Information
• • • • • • •

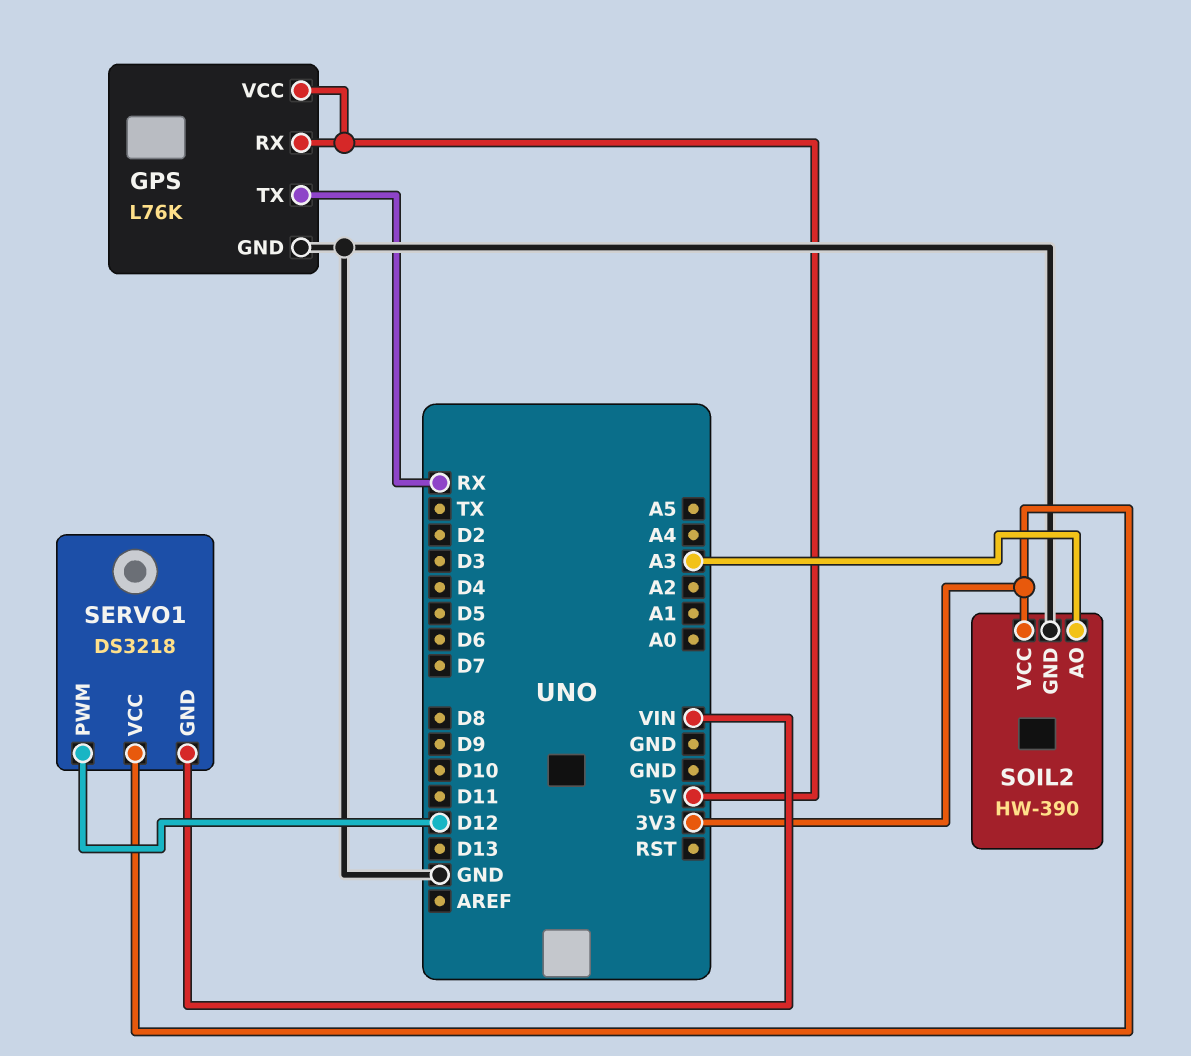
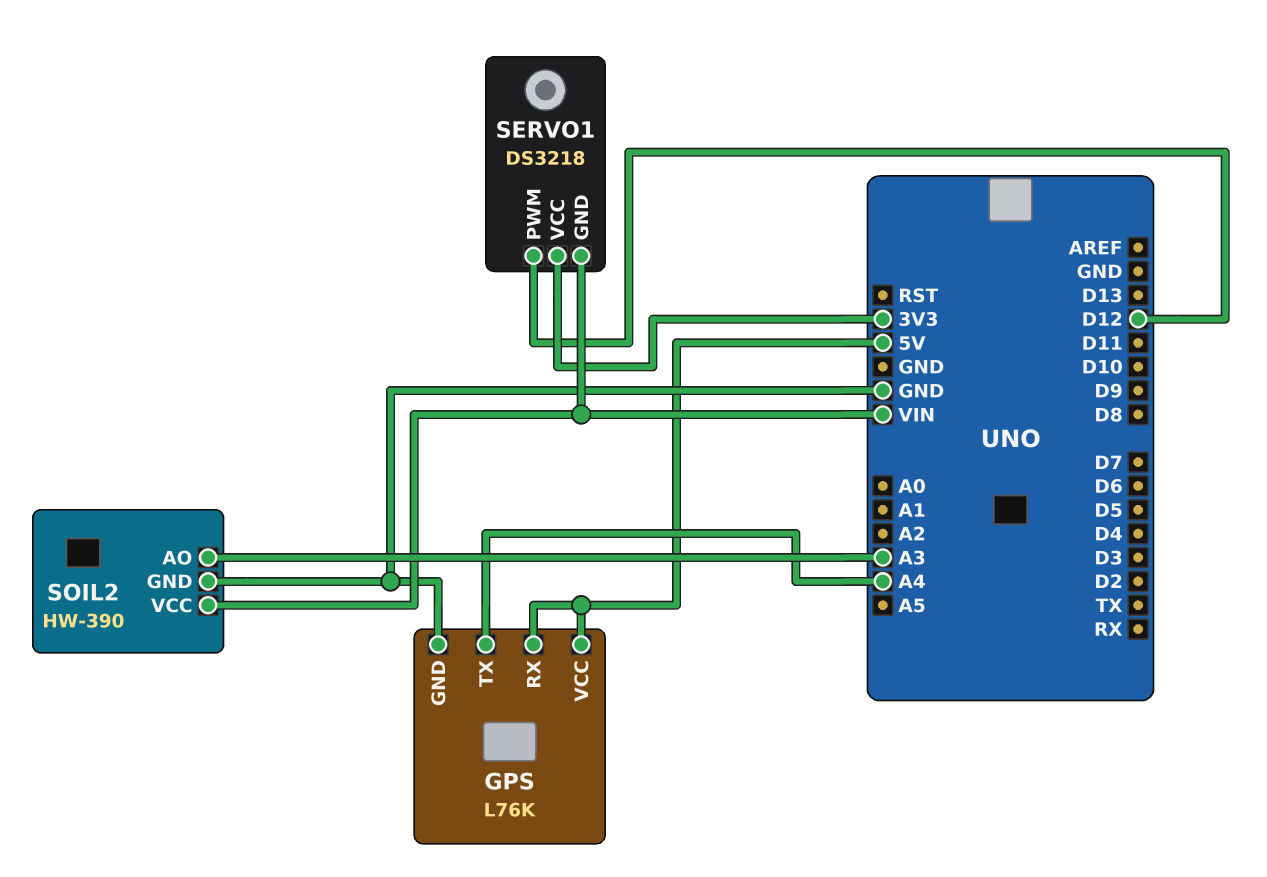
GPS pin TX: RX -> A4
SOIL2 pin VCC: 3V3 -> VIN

• • • • • • •

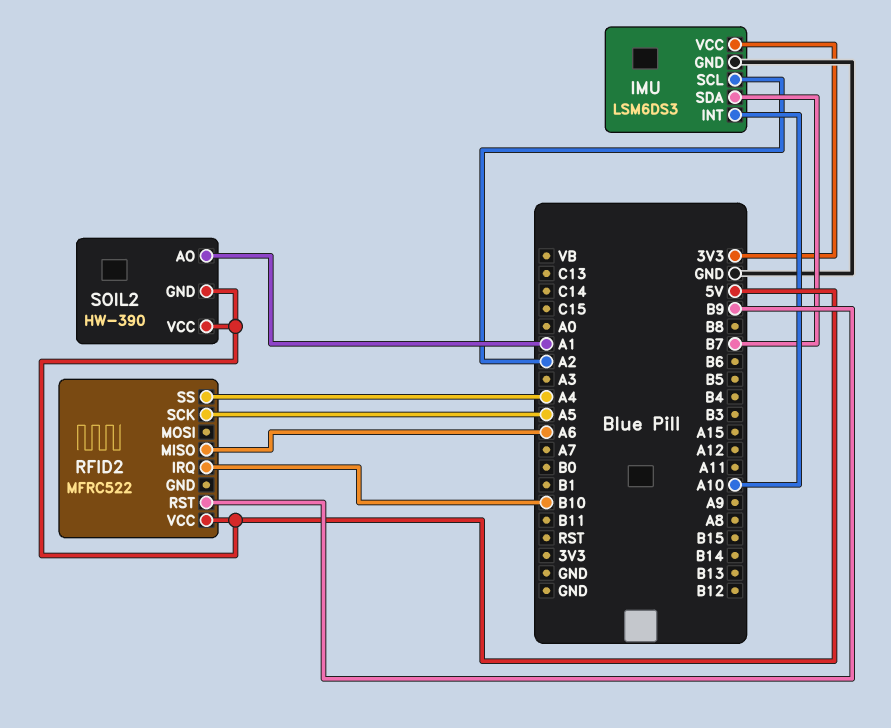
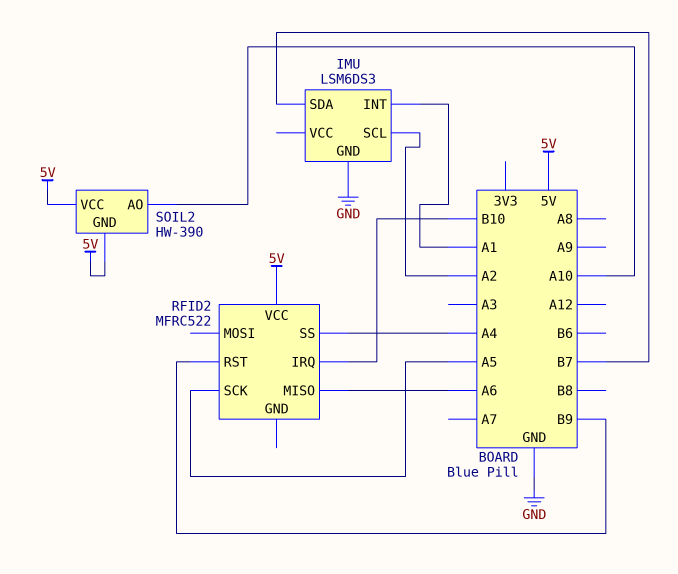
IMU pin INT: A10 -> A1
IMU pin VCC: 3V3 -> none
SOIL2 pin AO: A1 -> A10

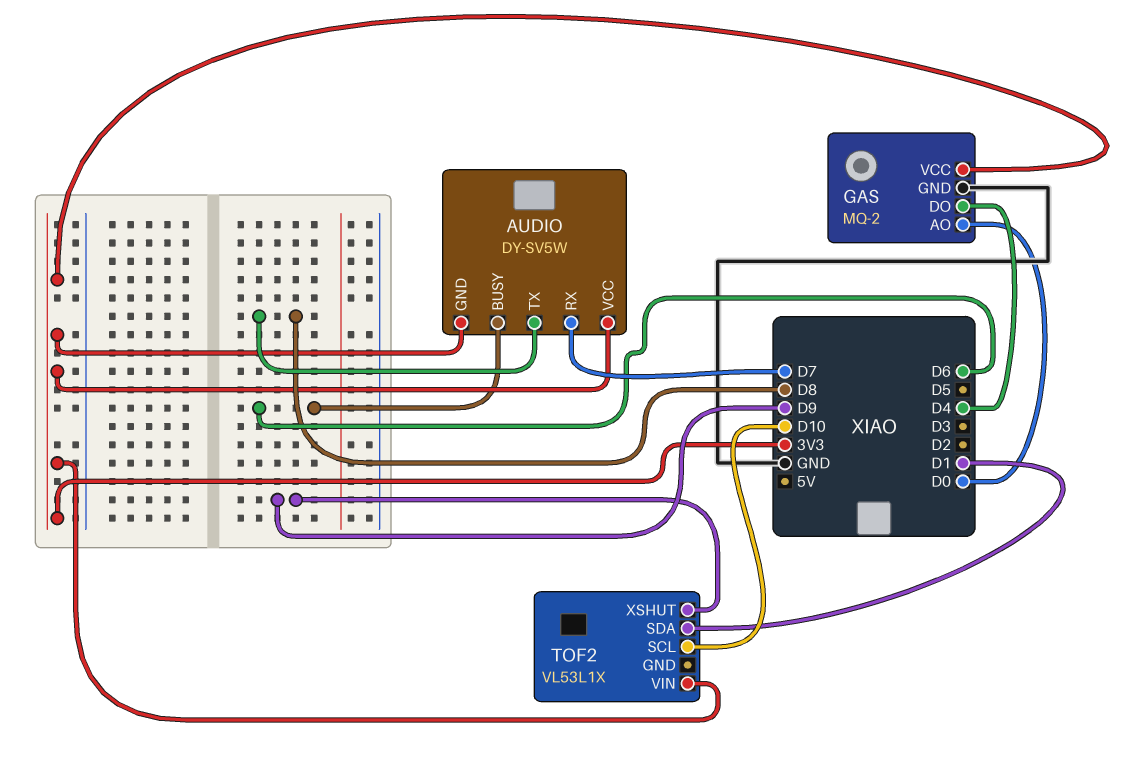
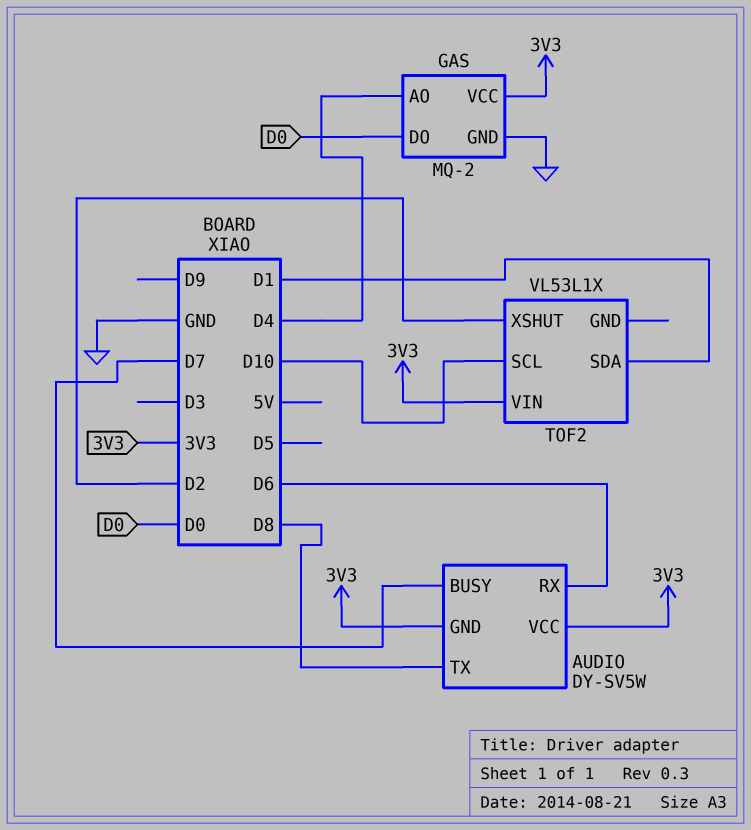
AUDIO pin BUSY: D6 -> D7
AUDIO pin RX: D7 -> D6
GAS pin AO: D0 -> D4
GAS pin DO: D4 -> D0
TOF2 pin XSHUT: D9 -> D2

• • • • • • •

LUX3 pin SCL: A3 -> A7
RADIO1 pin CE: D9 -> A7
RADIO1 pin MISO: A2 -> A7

• • • • • • •

Aim of the exercise
Only the lines above from the one containing "IMU pin VCC: 3V3 -> none" through the one containing "TOF2 pin XSHUT: D9 -> D2" should be returned, verbatim and inclusive, with pictures excluded.

Response for this exercise
IMU pin VCC: 3V3 -> none
SOIL2 pin AO: A1 -> A10

AUDIO pin BUSY: D6 -> D7
AUDIO pin RX: D7 -> D6
GAS pin AO: D0 -> D4
GAS pin DO: D4 -> D0
TOF2 pin XSHUT: D9 -> D2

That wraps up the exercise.